Aim of the exercise:
For the listing below, work out the number of lines that hold "none" and return that number alone.

Data under study:

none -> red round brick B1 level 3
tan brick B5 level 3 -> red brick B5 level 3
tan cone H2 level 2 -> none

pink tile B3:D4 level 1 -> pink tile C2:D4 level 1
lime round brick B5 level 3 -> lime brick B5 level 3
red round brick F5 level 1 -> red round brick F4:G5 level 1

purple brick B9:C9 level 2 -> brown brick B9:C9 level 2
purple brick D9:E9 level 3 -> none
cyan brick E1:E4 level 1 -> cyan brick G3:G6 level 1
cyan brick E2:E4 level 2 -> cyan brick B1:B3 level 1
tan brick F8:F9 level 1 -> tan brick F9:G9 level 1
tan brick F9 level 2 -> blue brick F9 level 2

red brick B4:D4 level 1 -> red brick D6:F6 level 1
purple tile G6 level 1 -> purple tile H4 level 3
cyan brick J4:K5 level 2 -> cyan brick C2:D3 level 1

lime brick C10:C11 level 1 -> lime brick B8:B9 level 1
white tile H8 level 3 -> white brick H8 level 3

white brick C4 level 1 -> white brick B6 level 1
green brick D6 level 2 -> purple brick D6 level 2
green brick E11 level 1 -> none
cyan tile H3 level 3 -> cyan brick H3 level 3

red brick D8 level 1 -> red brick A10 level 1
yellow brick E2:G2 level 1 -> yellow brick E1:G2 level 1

Problem solution:
4